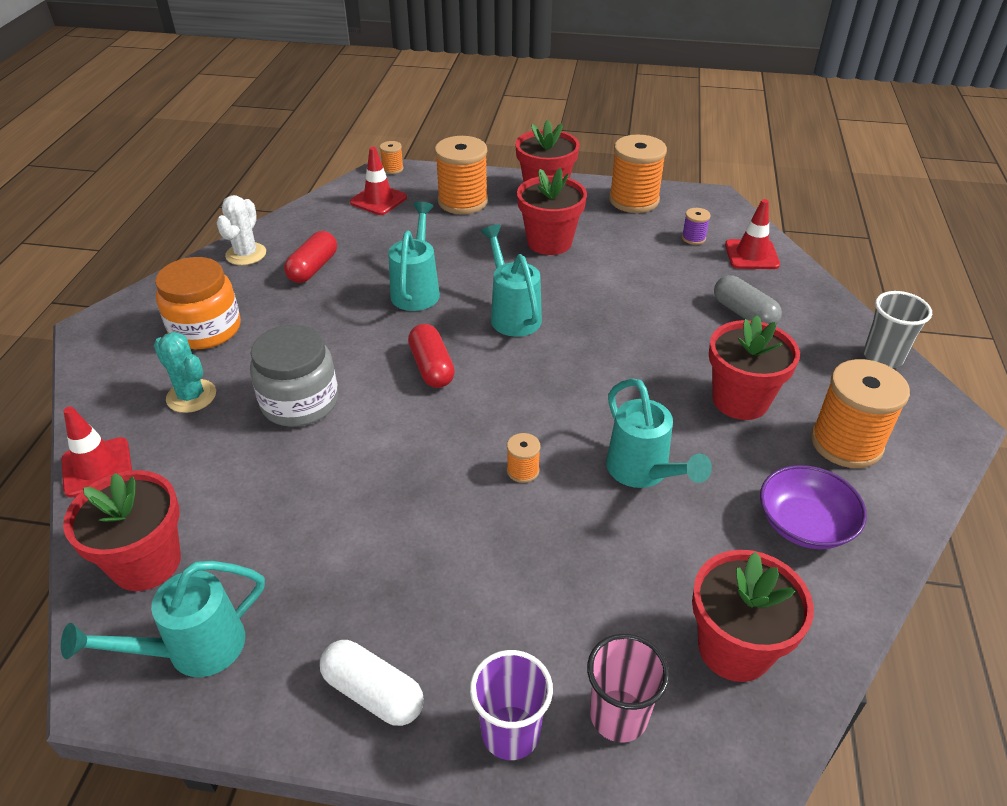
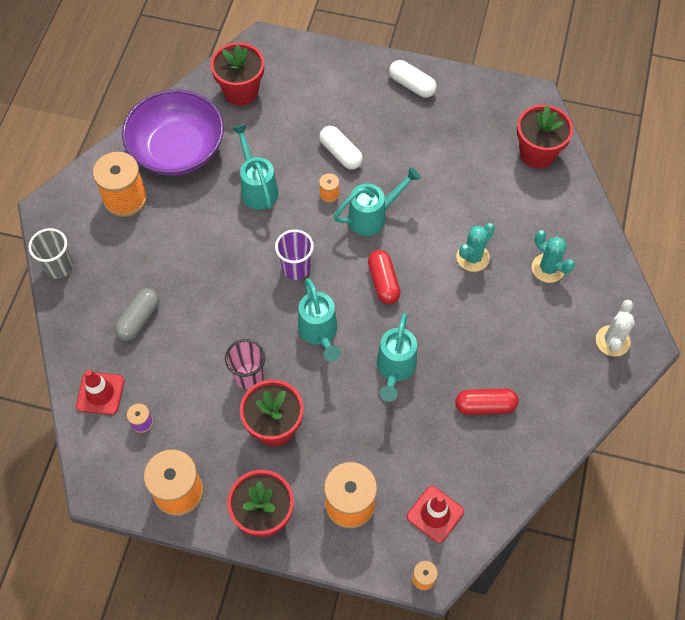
camera: 175 degrees left, 20 degrees up
(97, 467) = (589, 215): red traffic cone -> none
(193, 650) = (499, 109): turquoise watering can -> turquoise watering can (373, 216)
(205, 329) = (557, 335): orange jar -> none
(246, 254) = (548, 431): white cactus -> white cactus (612, 341)
(300, 402) = (472, 257): grey jar -> turquoise cactus
(313, 268) = (485, 405): red capsule -> red capsule turned 60 degrees clockwise
(510, 732) = (351, 66): purple cup -> purple cup (296, 268)
(511, 536) = (340, 153): none -> white capsule
(618, 716) = (303, 69): pink cup -> pink cup (249, 376)
(740, 400) = (177, 236): red flower pot -> none
(744, 314) = (139, 319): grey capsule -> grey capsule turned 60 degrees clockwise
(804, 524) = (177, 149): purple bowl -> purple bowl, size x1.77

## What the task asks
Leaving the images behind, set down every entry word for word.

## Answer section
camera: 175 degrees left, 20 degrees up
(97, 467) = (589, 215): red traffic cone -> none
(193, 650) = (499, 109): turquoise watering can -> turquoise watering can (373, 216)
(205, 329) = (557, 335): orange jar -> none
(246, 254) = (548, 431): white cactus -> white cactus (612, 341)
(300, 402) = (472, 257): grey jar -> turquoise cactus
(313, 268) = (485, 405): red capsule -> red capsule turned 60 degrees clockwise
(510, 732) = (351, 66): purple cup -> purple cup (296, 268)
(511, 536) = (340, 153): none -> white capsule
(618, 716) = (303, 69): pink cup -> pink cup (249, 376)
(740, 400) = (177, 236): red flower pot -> none
(744, 314) = (139, 319): grey capsule -> grey capsule turned 60 degrees clockwise
(804, 524) = (177, 149): purple bowl -> purple bowl, size x1.77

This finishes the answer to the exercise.